Exercise instructions ▸ Give back each line of the data exactly as it reads, minus the pictures.
Top of Entries supplied
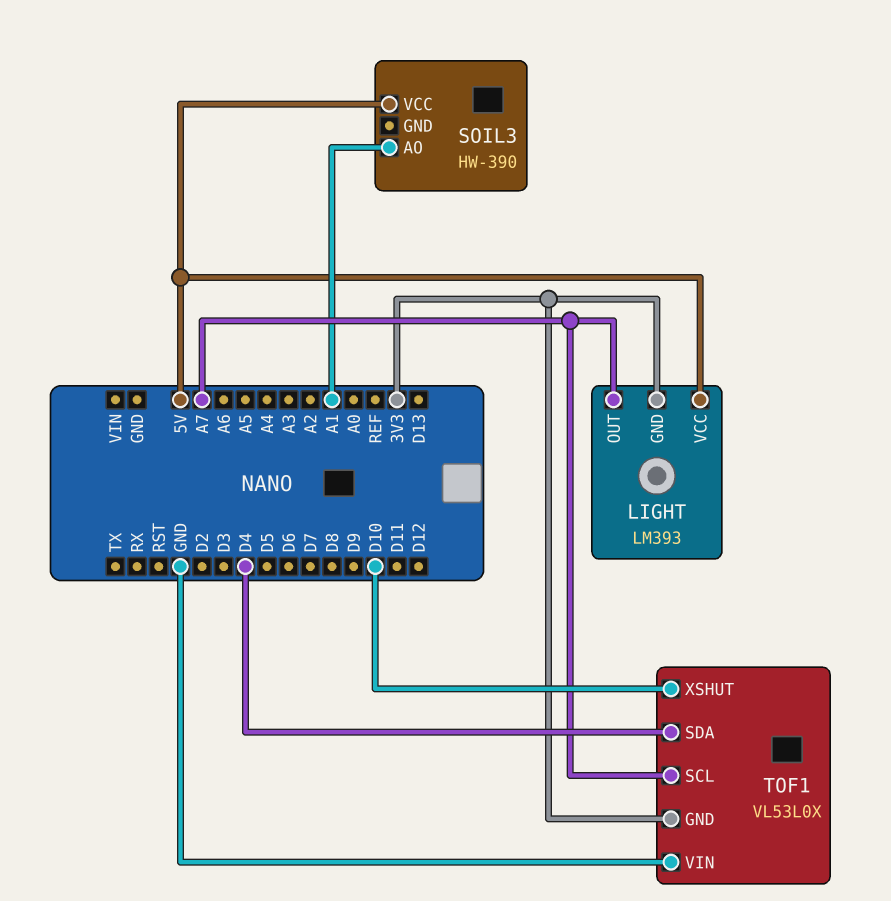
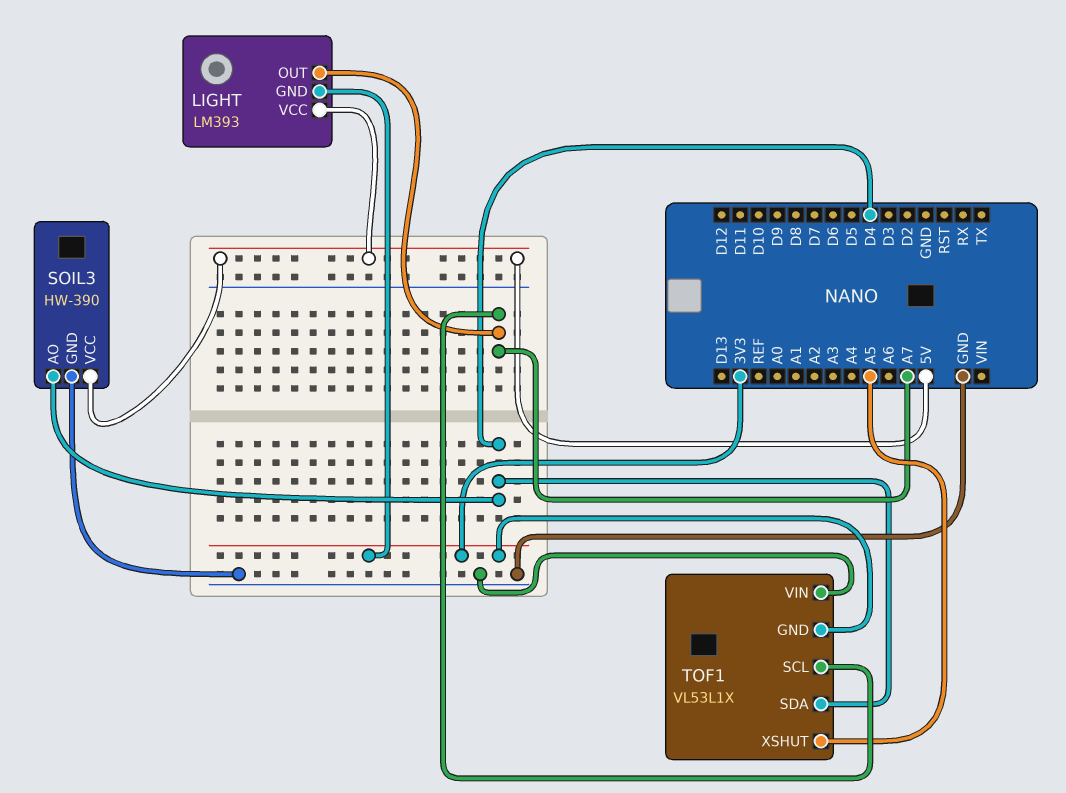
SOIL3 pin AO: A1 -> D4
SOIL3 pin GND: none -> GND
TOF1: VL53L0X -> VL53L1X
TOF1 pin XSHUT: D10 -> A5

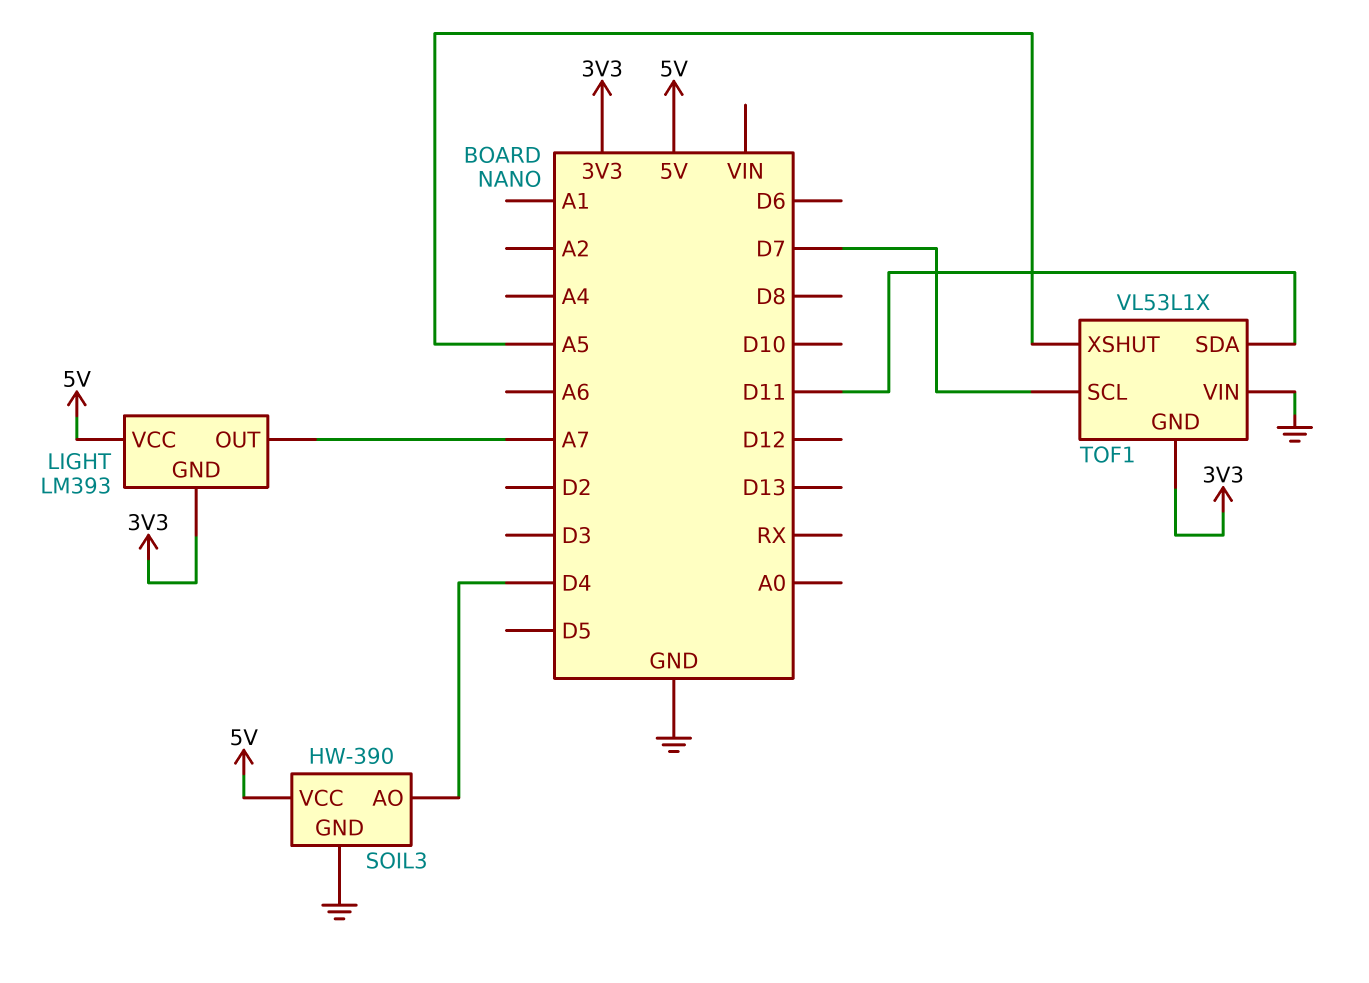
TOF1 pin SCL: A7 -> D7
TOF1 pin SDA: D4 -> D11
Bottom of Entries supplied
Task result ▸
SOIL3 pin AO: A1 -> D4
SOIL3 pin GND: none -> GND
TOF1: VL53L0X -> VL53L1X
TOF1 pin XSHUT: D10 -> A5

TOF1 pin SCL: A7 -> D7
TOF1 pin SDA: D4 -> D11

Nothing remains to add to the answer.